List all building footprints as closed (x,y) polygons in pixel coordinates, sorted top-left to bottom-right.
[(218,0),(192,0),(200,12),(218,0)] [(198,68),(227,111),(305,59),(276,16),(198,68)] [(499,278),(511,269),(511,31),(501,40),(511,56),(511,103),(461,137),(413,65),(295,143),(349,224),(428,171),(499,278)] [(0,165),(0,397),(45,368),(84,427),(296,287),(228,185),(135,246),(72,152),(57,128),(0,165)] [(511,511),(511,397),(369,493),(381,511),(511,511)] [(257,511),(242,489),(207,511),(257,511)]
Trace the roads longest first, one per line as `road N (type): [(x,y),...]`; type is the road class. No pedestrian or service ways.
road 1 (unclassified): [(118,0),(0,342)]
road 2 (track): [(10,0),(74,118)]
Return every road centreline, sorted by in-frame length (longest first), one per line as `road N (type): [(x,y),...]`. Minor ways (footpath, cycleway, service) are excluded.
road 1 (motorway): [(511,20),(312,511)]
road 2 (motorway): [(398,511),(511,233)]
...
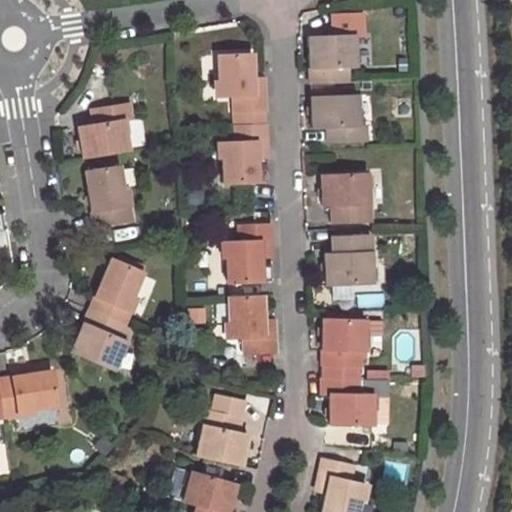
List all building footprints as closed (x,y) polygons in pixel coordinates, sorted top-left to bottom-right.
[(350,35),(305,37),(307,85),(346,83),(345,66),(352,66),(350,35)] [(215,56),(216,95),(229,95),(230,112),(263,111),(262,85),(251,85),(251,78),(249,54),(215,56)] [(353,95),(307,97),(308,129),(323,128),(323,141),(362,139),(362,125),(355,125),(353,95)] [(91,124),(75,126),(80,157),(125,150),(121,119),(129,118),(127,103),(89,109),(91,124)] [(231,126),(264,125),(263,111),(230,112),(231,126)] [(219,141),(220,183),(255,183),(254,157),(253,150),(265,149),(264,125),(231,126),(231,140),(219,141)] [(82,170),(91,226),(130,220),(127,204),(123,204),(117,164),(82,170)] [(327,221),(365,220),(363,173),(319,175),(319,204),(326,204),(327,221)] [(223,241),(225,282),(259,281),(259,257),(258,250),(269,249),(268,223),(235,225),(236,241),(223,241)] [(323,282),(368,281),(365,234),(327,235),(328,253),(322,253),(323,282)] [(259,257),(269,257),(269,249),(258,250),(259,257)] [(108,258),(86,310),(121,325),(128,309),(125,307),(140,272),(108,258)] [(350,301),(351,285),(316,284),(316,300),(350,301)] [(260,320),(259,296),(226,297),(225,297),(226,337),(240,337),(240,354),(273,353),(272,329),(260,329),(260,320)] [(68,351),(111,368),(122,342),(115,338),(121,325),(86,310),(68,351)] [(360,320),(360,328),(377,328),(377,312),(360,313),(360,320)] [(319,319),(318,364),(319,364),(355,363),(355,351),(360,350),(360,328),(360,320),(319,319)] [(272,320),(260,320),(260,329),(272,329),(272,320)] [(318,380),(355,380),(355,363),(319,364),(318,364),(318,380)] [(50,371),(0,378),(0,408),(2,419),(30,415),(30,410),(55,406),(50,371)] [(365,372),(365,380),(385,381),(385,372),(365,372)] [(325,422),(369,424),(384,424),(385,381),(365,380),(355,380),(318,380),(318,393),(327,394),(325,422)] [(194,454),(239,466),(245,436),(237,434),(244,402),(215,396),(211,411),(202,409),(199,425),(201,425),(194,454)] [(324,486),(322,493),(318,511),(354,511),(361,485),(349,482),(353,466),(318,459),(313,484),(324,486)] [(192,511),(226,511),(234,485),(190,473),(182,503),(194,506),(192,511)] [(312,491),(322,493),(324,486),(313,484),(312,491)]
---
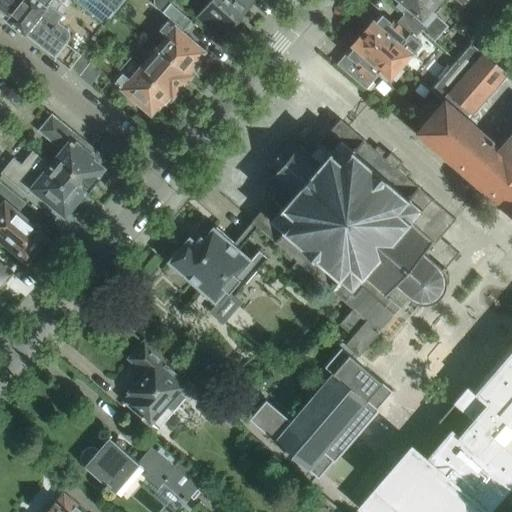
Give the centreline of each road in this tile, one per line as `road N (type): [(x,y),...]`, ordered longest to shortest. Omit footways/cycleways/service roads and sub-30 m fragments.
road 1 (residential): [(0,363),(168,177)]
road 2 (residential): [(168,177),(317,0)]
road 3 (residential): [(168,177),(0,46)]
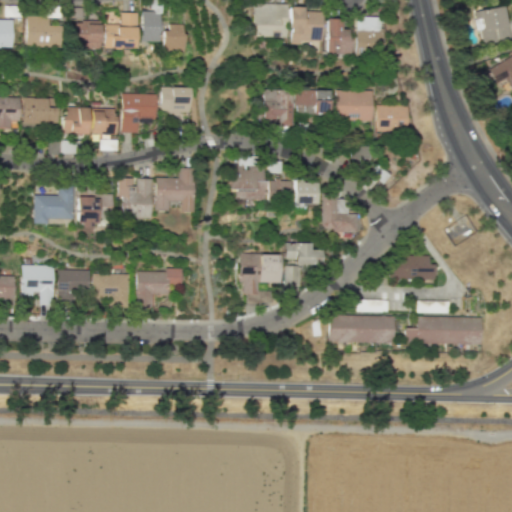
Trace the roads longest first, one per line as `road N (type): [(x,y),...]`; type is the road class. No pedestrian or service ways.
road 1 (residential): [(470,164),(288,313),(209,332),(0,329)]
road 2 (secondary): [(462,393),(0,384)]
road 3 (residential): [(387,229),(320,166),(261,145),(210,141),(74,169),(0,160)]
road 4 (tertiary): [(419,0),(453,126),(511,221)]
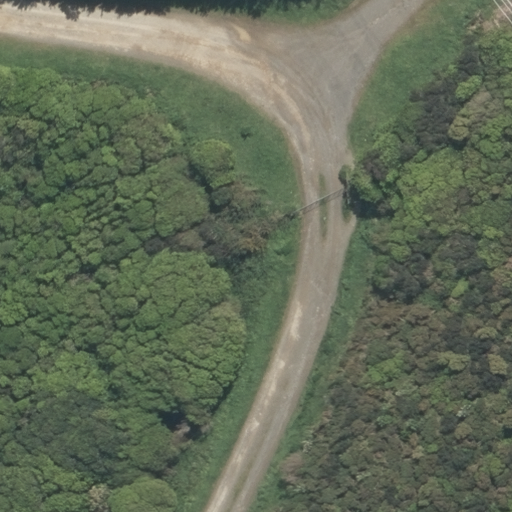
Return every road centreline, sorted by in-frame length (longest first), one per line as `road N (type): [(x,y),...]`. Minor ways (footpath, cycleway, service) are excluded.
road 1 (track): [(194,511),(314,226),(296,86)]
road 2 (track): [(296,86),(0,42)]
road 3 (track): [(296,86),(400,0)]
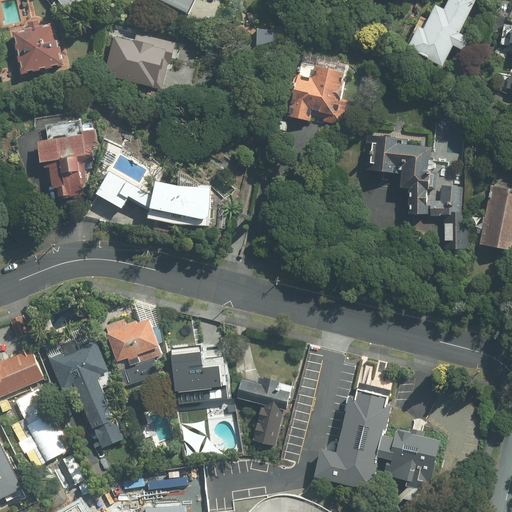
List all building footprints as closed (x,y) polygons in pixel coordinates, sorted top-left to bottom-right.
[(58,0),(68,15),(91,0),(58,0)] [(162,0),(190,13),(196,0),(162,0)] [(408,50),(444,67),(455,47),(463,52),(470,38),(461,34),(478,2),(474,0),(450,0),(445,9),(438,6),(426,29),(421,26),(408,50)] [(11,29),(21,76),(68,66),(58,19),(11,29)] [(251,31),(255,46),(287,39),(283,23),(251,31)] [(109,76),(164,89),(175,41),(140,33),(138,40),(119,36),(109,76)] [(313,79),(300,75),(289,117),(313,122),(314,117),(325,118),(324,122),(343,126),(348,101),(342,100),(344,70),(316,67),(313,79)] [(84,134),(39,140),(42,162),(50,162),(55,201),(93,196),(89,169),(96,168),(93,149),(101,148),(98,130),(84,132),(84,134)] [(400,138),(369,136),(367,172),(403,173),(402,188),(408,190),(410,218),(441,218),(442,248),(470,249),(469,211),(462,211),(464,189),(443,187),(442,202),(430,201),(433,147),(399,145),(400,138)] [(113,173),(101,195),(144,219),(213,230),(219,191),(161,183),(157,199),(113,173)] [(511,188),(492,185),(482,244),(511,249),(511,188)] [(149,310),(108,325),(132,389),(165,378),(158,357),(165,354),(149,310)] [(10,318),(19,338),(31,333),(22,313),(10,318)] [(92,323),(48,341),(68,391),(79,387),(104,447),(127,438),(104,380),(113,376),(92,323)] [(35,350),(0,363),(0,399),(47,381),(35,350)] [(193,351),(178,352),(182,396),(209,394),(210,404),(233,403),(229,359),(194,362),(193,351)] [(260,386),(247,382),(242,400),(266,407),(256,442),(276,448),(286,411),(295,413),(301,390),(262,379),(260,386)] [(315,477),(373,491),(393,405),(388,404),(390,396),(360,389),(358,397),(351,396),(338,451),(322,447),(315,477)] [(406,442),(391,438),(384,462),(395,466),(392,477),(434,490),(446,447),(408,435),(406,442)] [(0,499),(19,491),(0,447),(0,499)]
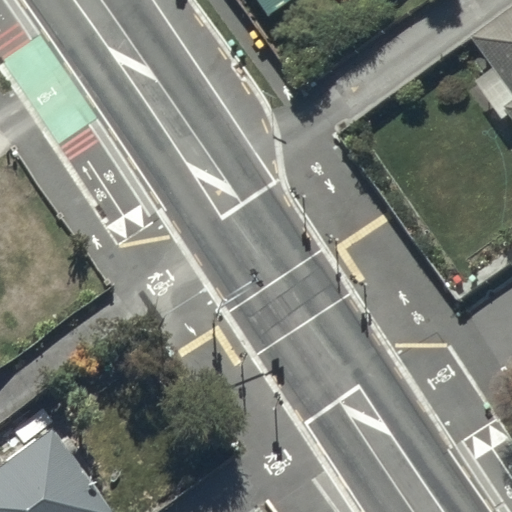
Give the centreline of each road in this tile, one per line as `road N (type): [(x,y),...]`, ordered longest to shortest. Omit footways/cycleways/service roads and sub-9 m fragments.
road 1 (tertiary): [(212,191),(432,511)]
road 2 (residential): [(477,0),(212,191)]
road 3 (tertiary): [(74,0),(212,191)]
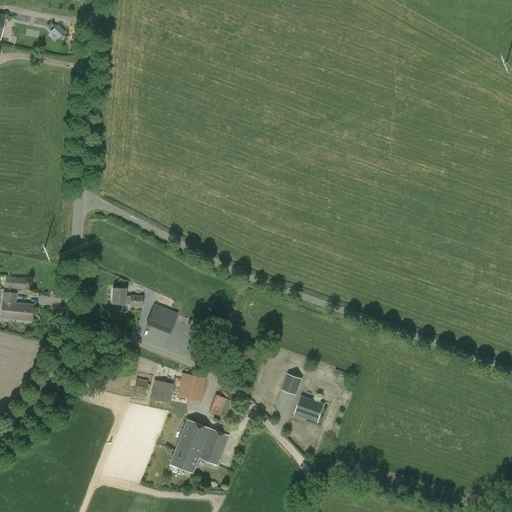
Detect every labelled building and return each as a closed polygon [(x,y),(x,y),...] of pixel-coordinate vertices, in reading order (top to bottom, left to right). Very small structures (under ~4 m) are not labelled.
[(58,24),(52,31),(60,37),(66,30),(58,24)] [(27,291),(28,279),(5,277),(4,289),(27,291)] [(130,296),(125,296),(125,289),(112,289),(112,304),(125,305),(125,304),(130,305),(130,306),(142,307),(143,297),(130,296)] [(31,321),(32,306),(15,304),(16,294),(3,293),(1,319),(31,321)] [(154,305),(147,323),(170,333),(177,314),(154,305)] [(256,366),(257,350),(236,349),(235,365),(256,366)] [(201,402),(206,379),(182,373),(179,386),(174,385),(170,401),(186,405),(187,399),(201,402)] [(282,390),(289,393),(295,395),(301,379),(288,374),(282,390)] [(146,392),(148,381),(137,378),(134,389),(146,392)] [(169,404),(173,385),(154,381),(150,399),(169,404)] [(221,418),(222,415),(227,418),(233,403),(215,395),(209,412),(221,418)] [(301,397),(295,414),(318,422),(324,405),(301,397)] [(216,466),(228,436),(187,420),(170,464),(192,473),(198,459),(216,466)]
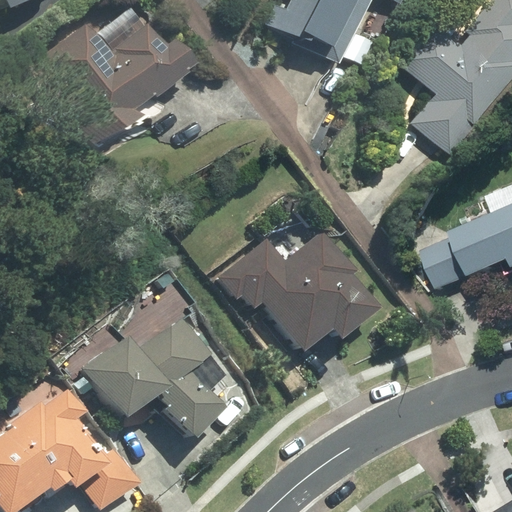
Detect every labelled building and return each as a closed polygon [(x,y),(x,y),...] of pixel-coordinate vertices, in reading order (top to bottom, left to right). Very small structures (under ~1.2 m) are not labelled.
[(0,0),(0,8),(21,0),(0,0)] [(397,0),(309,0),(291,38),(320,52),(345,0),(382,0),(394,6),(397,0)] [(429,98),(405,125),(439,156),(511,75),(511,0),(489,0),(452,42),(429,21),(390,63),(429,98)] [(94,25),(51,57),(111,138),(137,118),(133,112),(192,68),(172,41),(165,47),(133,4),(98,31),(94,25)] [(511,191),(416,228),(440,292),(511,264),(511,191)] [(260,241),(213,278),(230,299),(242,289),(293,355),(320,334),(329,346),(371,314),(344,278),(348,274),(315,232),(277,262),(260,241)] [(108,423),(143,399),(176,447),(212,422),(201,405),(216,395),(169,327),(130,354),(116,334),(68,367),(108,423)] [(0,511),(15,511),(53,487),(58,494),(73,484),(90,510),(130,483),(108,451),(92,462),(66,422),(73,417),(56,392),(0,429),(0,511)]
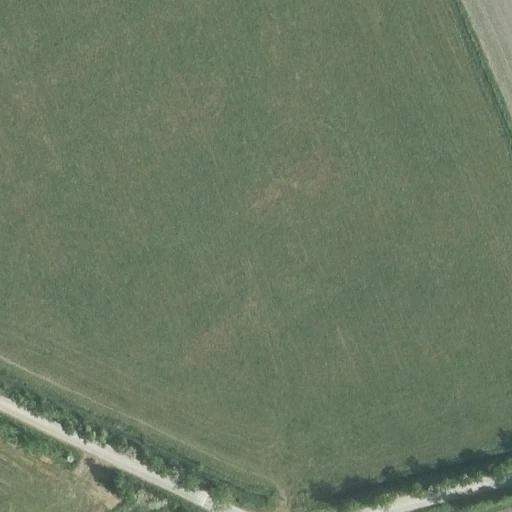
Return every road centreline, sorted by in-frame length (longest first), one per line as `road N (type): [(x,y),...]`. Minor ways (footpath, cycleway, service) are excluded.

• _Instructions for the task_:
Please show each line in the items above where the word "small" appears.

• _Task answer_:
Detect every labelled building and return each as a closed polygon [(x,y),(x,y),...] of pixel-coordinate vertices, in reading order (top to bottom, left to right). Very small structures (under ~4 m) are not labelled.
Detect every labelled building and return each as a closed polygon [(x,y),(x,y),...] of pixel-coordinate vertices, in reading order (top to bottom, left to right). Very small structures (under ~1.2 m) are not labelled.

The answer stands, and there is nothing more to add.